━━━━━ INPUT RECORDS
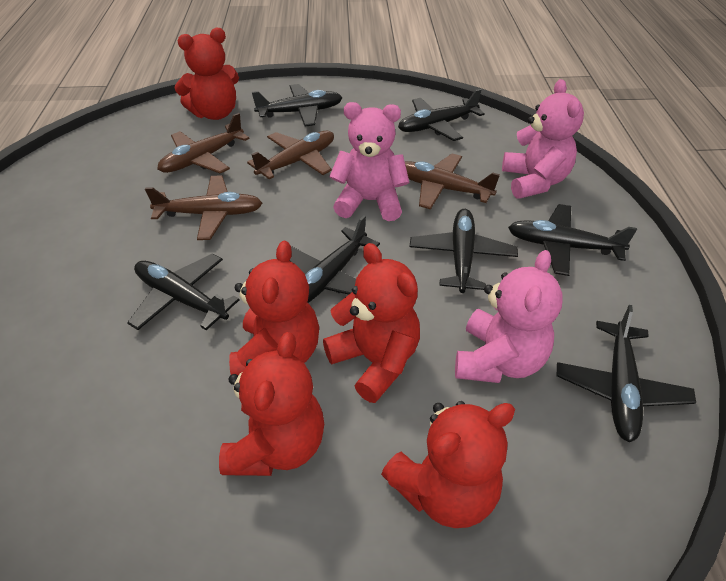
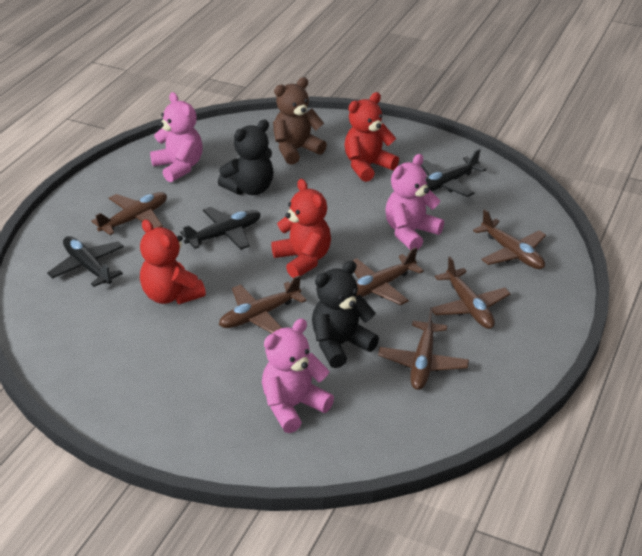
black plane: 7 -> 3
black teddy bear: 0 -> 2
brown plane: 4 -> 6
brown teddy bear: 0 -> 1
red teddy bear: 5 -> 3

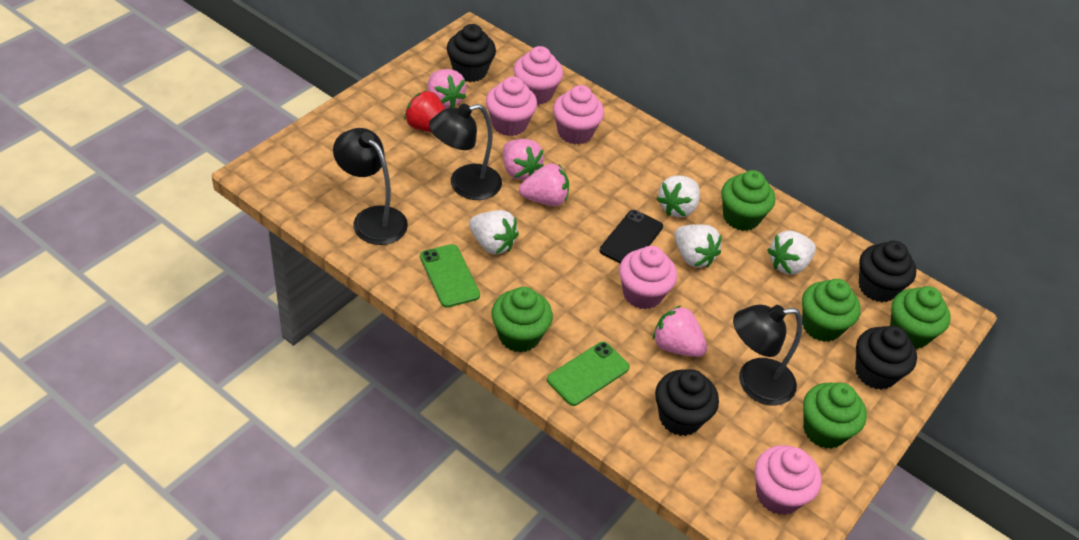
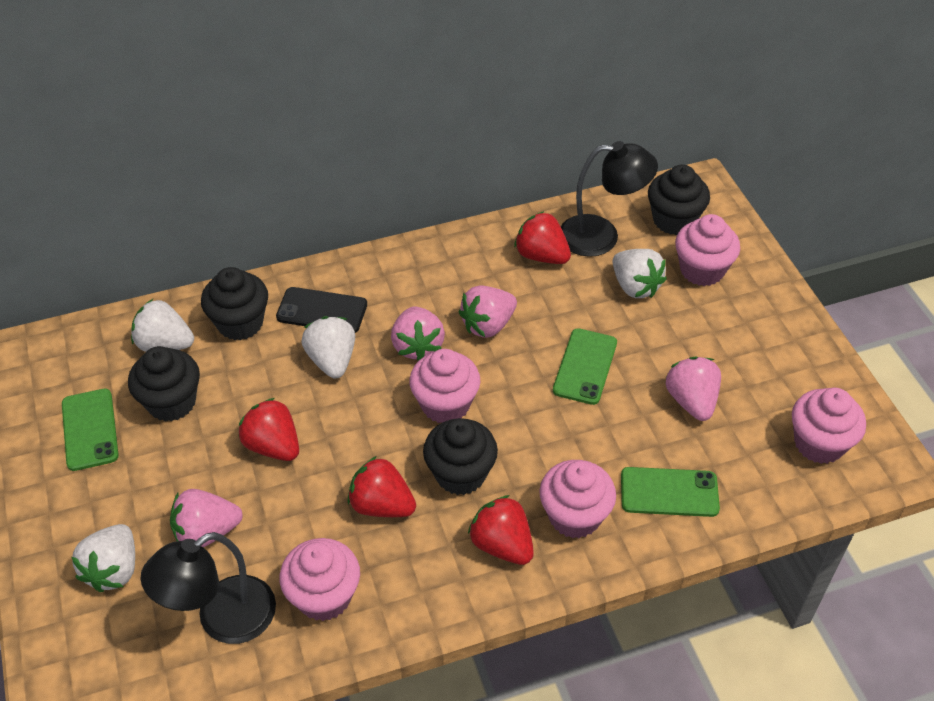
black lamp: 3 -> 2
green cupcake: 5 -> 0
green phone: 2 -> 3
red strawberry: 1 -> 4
━━━━━━━━━━
§ DIRECTIONS:
Among the lines above, find those that contain the word "black" and copy them.

§ SOLUTION:
black plane: 7 -> 3
black teddy bear: 0 -> 2
black lamp: 3 -> 2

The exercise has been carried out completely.